--- What is expected ---
Output verbatim the line with "none -> purple cone F8 level 2" together with every line beneath it, ending at the last line of the entries.

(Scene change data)
────────────────

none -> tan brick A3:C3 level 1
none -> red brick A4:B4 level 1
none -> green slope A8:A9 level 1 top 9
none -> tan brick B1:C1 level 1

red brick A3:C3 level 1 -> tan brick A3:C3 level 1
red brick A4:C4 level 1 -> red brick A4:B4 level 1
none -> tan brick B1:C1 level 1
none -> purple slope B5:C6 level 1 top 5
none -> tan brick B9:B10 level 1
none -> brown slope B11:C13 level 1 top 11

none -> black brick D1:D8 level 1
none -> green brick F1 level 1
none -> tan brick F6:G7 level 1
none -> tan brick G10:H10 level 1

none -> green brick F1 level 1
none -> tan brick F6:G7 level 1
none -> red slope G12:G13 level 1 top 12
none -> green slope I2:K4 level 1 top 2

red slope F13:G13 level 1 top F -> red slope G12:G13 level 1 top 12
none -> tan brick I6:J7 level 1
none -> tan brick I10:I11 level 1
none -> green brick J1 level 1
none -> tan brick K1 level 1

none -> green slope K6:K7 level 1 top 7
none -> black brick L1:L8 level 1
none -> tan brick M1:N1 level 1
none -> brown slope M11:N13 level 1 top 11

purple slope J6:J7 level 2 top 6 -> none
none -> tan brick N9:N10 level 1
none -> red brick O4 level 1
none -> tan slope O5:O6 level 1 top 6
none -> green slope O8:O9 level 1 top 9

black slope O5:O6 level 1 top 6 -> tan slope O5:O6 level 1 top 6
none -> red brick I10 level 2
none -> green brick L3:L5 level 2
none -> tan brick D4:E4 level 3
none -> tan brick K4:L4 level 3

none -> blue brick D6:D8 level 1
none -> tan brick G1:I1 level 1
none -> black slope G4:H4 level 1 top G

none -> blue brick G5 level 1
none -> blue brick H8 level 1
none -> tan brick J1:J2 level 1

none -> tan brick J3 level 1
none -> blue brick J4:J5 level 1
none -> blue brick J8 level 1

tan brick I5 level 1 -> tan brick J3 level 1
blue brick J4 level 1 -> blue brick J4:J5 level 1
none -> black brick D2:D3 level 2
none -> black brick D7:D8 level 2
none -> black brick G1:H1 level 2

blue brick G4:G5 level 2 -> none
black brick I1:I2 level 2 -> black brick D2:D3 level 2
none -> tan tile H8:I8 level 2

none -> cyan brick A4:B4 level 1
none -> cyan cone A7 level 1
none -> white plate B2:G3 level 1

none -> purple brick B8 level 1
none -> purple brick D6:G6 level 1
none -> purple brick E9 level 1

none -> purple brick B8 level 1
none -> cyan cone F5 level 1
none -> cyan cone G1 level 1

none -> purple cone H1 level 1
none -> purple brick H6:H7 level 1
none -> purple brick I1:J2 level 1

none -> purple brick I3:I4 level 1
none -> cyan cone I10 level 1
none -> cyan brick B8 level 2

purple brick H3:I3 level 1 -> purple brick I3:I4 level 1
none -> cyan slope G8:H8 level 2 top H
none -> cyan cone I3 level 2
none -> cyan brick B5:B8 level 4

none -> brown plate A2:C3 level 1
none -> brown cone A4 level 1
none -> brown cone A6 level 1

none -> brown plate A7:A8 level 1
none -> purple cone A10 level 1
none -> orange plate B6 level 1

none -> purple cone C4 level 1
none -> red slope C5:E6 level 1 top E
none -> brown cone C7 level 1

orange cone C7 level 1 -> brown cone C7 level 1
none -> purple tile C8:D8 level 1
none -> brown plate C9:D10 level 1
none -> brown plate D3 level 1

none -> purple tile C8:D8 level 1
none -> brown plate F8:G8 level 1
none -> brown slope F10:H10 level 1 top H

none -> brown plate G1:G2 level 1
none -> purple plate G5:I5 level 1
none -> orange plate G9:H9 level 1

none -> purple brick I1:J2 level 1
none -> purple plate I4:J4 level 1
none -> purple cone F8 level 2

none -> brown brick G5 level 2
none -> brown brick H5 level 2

────────────────

--- Task answer ---
none -> purple cone F8 level 2

none -> brown brick G5 level 2
none -> brown brick H5 level 2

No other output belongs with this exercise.